**** Input material
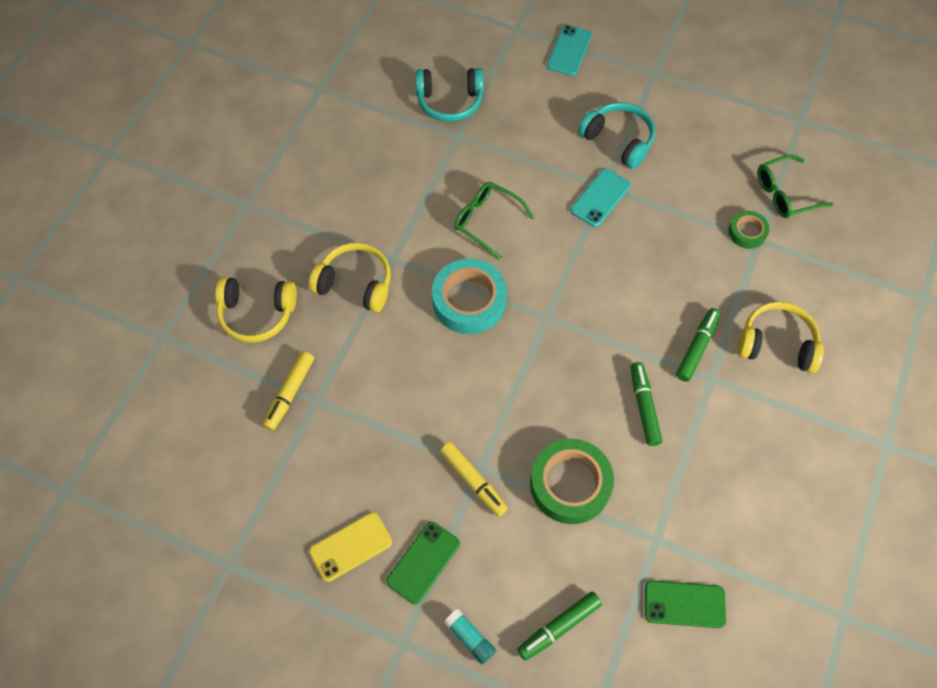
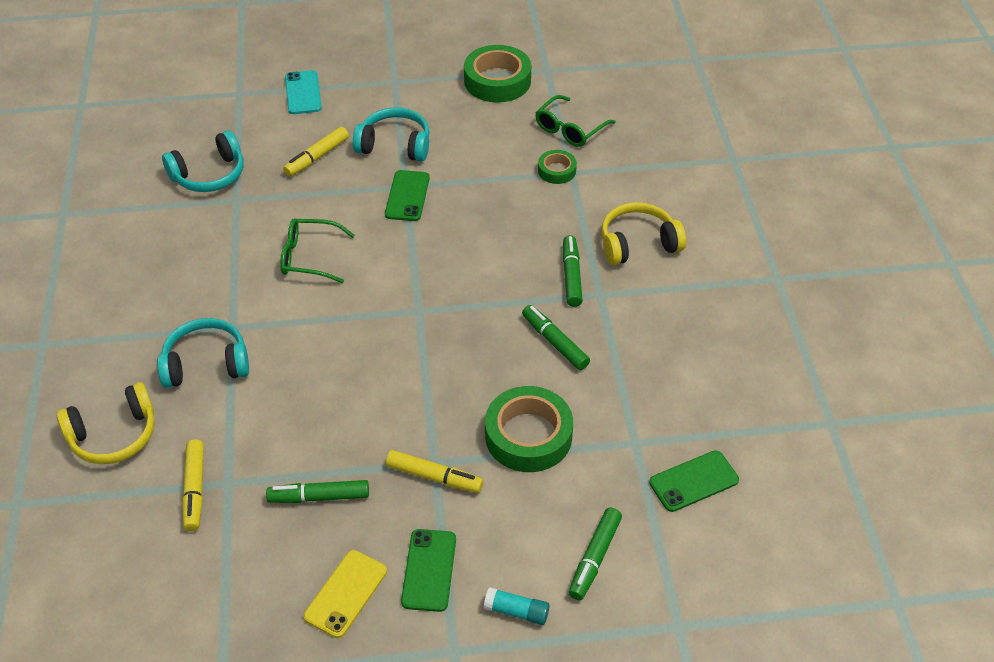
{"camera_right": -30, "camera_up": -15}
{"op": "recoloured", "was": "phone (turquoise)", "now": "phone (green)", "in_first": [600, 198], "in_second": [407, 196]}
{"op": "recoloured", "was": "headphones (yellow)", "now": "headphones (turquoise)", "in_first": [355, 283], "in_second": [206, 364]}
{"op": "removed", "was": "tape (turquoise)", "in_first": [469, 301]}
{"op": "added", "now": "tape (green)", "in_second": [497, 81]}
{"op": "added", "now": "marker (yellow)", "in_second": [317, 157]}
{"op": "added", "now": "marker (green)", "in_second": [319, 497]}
********
Aim of the exercise
The word "yellow" may appear in several lines of the data; count those lines and give only the number.

Response box
2